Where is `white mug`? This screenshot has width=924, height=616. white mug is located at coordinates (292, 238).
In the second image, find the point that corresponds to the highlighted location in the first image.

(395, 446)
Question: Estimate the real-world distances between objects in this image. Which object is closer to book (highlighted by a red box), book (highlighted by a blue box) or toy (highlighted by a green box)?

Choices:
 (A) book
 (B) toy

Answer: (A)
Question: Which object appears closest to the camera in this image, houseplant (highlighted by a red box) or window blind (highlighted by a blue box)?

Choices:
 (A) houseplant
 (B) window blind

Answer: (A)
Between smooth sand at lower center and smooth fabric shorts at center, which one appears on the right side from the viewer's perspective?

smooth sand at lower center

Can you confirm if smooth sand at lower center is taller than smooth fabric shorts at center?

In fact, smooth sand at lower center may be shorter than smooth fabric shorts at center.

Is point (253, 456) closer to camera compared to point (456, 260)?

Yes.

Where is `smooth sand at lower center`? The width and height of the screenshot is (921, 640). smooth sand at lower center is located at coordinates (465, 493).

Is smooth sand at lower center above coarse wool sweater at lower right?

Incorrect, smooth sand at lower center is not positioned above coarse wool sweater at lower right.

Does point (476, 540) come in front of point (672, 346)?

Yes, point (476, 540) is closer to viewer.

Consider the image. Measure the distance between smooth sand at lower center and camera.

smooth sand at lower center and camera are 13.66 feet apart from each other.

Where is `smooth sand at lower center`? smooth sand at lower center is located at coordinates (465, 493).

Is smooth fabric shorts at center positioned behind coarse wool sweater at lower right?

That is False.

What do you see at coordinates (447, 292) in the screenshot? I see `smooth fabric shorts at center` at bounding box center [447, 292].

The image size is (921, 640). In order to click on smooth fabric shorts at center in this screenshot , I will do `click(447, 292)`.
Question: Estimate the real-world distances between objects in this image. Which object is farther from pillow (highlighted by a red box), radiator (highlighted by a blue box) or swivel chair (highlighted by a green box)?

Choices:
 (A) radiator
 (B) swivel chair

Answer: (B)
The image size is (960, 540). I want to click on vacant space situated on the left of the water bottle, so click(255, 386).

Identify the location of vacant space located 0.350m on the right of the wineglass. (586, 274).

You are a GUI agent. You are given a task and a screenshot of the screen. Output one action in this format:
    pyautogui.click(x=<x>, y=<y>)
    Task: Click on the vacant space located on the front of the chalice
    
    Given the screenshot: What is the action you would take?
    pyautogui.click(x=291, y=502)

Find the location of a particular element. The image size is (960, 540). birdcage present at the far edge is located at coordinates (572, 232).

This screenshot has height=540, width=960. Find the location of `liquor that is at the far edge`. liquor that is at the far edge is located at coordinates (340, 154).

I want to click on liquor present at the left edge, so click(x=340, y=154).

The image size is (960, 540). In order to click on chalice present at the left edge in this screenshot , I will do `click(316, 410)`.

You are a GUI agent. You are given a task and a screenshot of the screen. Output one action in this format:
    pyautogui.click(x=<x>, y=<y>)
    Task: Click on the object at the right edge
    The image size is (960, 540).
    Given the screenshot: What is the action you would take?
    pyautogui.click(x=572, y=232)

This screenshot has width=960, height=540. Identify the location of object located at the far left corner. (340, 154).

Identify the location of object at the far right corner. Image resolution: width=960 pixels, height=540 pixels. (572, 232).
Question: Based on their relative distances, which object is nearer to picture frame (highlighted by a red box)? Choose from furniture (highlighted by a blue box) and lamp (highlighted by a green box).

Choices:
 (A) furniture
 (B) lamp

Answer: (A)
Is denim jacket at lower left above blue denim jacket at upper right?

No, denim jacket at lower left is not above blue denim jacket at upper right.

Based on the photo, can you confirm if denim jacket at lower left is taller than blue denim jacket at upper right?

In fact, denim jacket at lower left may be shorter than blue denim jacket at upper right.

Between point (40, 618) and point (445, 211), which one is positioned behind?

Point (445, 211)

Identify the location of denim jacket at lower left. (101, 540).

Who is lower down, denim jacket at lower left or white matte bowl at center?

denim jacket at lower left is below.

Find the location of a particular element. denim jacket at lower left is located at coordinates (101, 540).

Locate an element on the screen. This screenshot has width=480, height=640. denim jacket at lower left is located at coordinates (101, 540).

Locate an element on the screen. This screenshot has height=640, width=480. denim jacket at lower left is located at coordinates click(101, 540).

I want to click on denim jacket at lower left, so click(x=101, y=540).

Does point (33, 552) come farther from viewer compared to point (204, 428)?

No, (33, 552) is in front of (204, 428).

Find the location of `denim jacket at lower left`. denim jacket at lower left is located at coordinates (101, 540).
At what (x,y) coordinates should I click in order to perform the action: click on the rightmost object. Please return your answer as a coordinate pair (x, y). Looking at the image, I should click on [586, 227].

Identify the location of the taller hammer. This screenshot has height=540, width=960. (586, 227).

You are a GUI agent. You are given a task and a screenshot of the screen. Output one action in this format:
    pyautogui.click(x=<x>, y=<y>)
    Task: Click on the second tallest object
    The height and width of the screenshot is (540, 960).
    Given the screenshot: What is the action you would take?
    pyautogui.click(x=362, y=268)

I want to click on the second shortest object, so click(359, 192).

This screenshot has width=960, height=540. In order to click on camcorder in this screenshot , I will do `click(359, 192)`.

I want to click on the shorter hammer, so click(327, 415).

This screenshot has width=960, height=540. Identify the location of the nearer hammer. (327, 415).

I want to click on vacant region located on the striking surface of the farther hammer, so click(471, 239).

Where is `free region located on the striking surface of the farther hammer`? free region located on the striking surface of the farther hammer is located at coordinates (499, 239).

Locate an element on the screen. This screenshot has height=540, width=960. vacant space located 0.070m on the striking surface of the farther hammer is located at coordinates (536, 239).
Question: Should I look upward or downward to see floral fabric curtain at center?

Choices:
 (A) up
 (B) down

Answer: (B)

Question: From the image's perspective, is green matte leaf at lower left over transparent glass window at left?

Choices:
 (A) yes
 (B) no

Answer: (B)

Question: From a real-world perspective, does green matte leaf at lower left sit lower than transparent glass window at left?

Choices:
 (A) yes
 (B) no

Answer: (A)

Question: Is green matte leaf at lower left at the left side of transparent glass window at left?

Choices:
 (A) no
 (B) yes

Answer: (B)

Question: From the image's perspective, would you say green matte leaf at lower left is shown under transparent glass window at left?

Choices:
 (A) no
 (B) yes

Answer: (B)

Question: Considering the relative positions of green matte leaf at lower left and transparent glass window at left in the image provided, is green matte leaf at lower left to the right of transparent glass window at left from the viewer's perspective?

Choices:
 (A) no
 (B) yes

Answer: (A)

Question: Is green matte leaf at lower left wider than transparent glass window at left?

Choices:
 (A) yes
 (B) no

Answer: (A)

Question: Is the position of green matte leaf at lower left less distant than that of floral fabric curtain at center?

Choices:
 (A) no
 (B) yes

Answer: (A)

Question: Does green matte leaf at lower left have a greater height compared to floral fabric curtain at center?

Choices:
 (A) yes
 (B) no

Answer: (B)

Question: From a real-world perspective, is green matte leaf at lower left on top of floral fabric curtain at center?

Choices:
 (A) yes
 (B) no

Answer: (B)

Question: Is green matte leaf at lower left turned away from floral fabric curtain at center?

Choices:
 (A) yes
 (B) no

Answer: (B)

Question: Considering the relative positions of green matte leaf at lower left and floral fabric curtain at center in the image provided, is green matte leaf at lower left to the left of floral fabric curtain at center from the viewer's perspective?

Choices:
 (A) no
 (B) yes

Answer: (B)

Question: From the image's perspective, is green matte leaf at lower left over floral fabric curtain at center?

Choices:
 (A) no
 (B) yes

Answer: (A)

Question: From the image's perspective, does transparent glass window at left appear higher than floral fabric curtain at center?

> **What is needed**:
Reproduce all of the material above line for line, with no changes to wording, punctuation, or spacing.

> **Response area**:
Where is `white mug`? This screenshot has width=924, height=616. white mug is located at coordinates (292, 238).
In the second image, find the point that corresponds to the highlighted location in the first image.

(395, 446)
Question: Estimate the real-world distances between objects in this image. Which object is closer to book (highlighted by a red box), book (highlighted by a blue box) or toy (highlighted by a green box)?

Choices:
 (A) book
 (B) toy

Answer: (A)
Question: Which object appears closest to the camera in this image, houseplant (highlighted by a red box) or window blind (highlighted by a blue box)?

Choices:
 (A) houseplant
 (B) window blind

Answer: (A)
Between smooth sand at lower center and smooth fabric shorts at center, which one appears on the right side from the viewer's perspective?

smooth sand at lower center

Can you confirm if smooth sand at lower center is taller than smooth fabric shorts at center?

In fact, smooth sand at lower center may be shorter than smooth fabric shorts at center.

Is point (253, 456) closer to camera compared to point (456, 260)?

Yes.

Where is `smooth sand at lower center`? The width and height of the screenshot is (921, 640). smooth sand at lower center is located at coordinates (465, 493).

Is smooth sand at lower center above coarse wool sweater at lower right?

Incorrect, smooth sand at lower center is not positioned above coarse wool sweater at lower right.

Does point (476, 540) come in front of point (672, 346)?

Yes, point (476, 540) is closer to viewer.

Consider the image. Measure the distance between smooth sand at lower center and camera.

smooth sand at lower center and camera are 13.66 feet apart from each other.

Where is `smooth sand at lower center`? smooth sand at lower center is located at coordinates (465, 493).

Is smooth fabric shorts at center positioned behind coarse wool sweater at lower right?

That is False.

What do you see at coordinates (447, 292) in the screenshot? I see `smooth fabric shorts at center` at bounding box center [447, 292].

The image size is (921, 640). In order to click on smooth fabric shorts at center in this screenshot , I will do `click(447, 292)`.
Question: Estimate the real-world distances between objects in this image. Which object is farther from pillow (highlighted by a red box), radiator (highlighted by a blue box) or swivel chair (highlighted by a green box)?

Choices:
 (A) radiator
 (B) swivel chair

Answer: (B)
The image size is (960, 540). I want to click on vacant space situated on the left of the water bottle, so click(255, 386).

Identify the location of vacant space located 0.350m on the right of the wineglass. (586, 274).

You are a GUI agent. You are given a task and a screenshot of the screen. Output one action in this format:
    pyautogui.click(x=<x>, y=<y>)
    Task: Click on the vacant space located on the front of the chalice
    
    Given the screenshot: What is the action you would take?
    pyautogui.click(x=291, y=502)

Find the location of a particular element. The image size is (960, 540). birdcage present at the far edge is located at coordinates (572, 232).

This screenshot has height=540, width=960. Find the location of `liquor that is at the far edge`. liquor that is at the far edge is located at coordinates (340, 154).

I want to click on liquor present at the left edge, so click(x=340, y=154).

The image size is (960, 540). In order to click on chalice present at the left edge in this screenshot , I will do `click(316, 410)`.

You are a GUI agent. You are given a task and a screenshot of the screen. Output one action in this format:
    pyautogui.click(x=<x>, y=<y>)
    Task: Click on the object at the right edge
    The image size is (960, 540).
    Given the screenshot: What is the action you would take?
    pyautogui.click(x=572, y=232)

This screenshot has width=960, height=540. Identify the location of object located at the far left corner. (340, 154).

Identify the location of object at the far right corner. Image resolution: width=960 pixels, height=540 pixels. (572, 232).
Question: Based on their relative distances, which object is nearer to picture frame (highlighted by a red box)? Choose from furniture (highlighted by a blue box) and lamp (highlighted by a green box).

Choices:
 (A) furniture
 (B) lamp

Answer: (A)
Is denim jacket at lower left above blue denim jacket at upper right?

No, denim jacket at lower left is not above blue denim jacket at upper right.

Based on the photo, can you confirm if denim jacket at lower left is taller than blue denim jacket at upper right?

In fact, denim jacket at lower left may be shorter than blue denim jacket at upper right.

Between point (40, 618) and point (445, 211), which one is positioned behind?

Point (445, 211)

Identify the location of denim jacket at lower left. (101, 540).

Who is lower down, denim jacket at lower left or white matte bowl at center?

denim jacket at lower left is below.

Find the location of a particular element. denim jacket at lower left is located at coordinates (101, 540).

Locate an element on the screen. This screenshot has width=480, height=640. denim jacket at lower left is located at coordinates (101, 540).

Locate an element on the screen. This screenshot has height=640, width=480. denim jacket at lower left is located at coordinates click(101, 540).

I want to click on denim jacket at lower left, so click(x=101, y=540).

Does point (33, 552) come farther from viewer compared to point (204, 428)?

No, (33, 552) is in front of (204, 428).

Find the location of `denim jacket at lower left`. denim jacket at lower left is located at coordinates (101, 540).
At what (x,y) coordinates should I click in order to perform the action: click on the rightmost object. Please return your answer as a coordinate pair (x, y). Looking at the image, I should click on [586, 227].

Identify the location of the taller hammer. This screenshot has height=540, width=960. (586, 227).

You are a GUI agent. You are given a task and a screenshot of the screen. Output one action in this format:
    pyautogui.click(x=<x>, y=<y>)
    Task: Click on the second tallest object
    The height and width of the screenshot is (540, 960).
    Given the screenshot: What is the action you would take?
    pyautogui.click(x=362, y=268)

I want to click on the second shortest object, so click(359, 192).

This screenshot has width=960, height=540. In order to click on camcorder in this screenshot , I will do `click(359, 192)`.

I want to click on the shorter hammer, so click(327, 415).

This screenshot has width=960, height=540. Identify the location of the nearer hammer. (327, 415).

I want to click on vacant region located on the striking surface of the farther hammer, so click(471, 239).

Where is `free region located on the striking surface of the farther hammer`? free region located on the striking surface of the farther hammer is located at coordinates (499, 239).

Locate an element on the screen. This screenshot has height=540, width=960. vacant space located 0.070m on the striking surface of the farther hammer is located at coordinates (536, 239).
Question: Should I look upward or downward to see floral fabric curtain at center?

Choices:
 (A) up
 (B) down

Answer: (B)

Question: From the image's perspective, is green matte leaf at lower left over transparent glass window at left?

Choices:
 (A) yes
 (B) no

Answer: (B)

Question: From a real-world perspective, does green matte leaf at lower left sit lower than transparent glass window at left?

Choices:
 (A) yes
 (B) no

Answer: (A)

Question: Is green matte leaf at lower left at the left side of transparent glass window at left?

Choices:
 (A) no
 (B) yes

Answer: (B)

Question: From the image's perspective, would you say green matte leaf at lower left is shown under transparent glass window at left?

Choices:
 (A) no
 (B) yes

Answer: (B)

Question: Considering the relative positions of green matte leaf at lower left and transparent glass window at left in the image provided, is green matte leaf at lower left to the right of transparent glass window at left from the viewer's perspective?

Choices:
 (A) no
 (B) yes

Answer: (A)

Question: Is green matte leaf at lower left wider than transparent glass window at left?

Choices:
 (A) yes
 (B) no

Answer: (A)

Question: Is the position of green matte leaf at lower left less distant than that of floral fabric curtain at center?

Choices:
 (A) no
 (B) yes

Answer: (A)

Question: Does green matte leaf at lower left have a greater height compared to floral fabric curtain at center?

Choices:
 (A) yes
 (B) no

Answer: (B)

Question: From a real-world perspective, is green matte leaf at lower left on top of floral fabric curtain at center?

Choices:
 (A) yes
 (B) no

Answer: (B)

Question: Is green matte leaf at lower left turned away from floral fabric curtain at center?

Choices:
 (A) yes
 (B) no

Answer: (B)

Question: Considering the relative positions of green matte leaf at lower left and floral fabric curtain at center in the image provided, is green matte leaf at lower left to the left of floral fabric curtain at center from the viewer's perspective?

Choices:
 (A) no
 (B) yes

Answer: (B)

Question: From the image's perspective, is green matte leaf at lower left over floral fabric curtain at center?

Choices:
 (A) no
 (B) yes

Answer: (A)

Question: From the image's perspective, does transparent glass window at left appear higher than floral fabric curtain at center?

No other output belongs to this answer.